YOUR ASSIGNMENT
With every picture left out, give the data below back exactly.

INFORMATION SUPPLIED

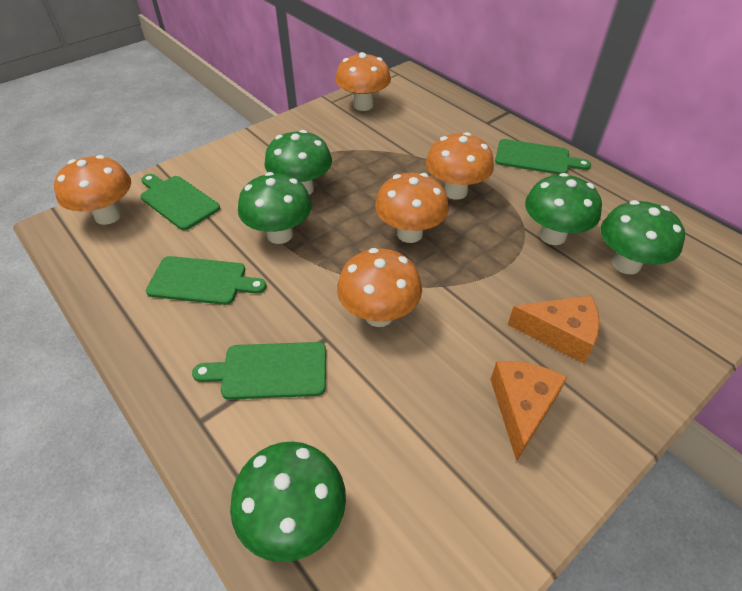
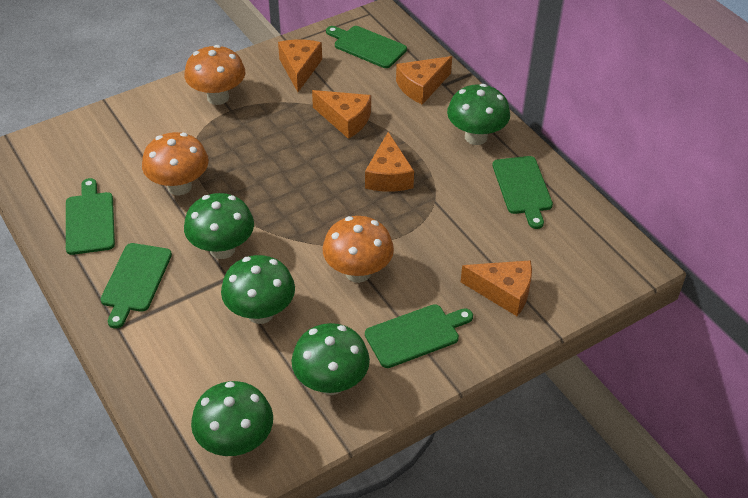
green cutting board: 4 -> 5
orange cheese: 2 -> 5
orange mushroom: 5 -> 3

EXERCISE ANSWER
green cutting board: 4 -> 5
orange cheese: 2 -> 5
orange mushroom: 5 -> 3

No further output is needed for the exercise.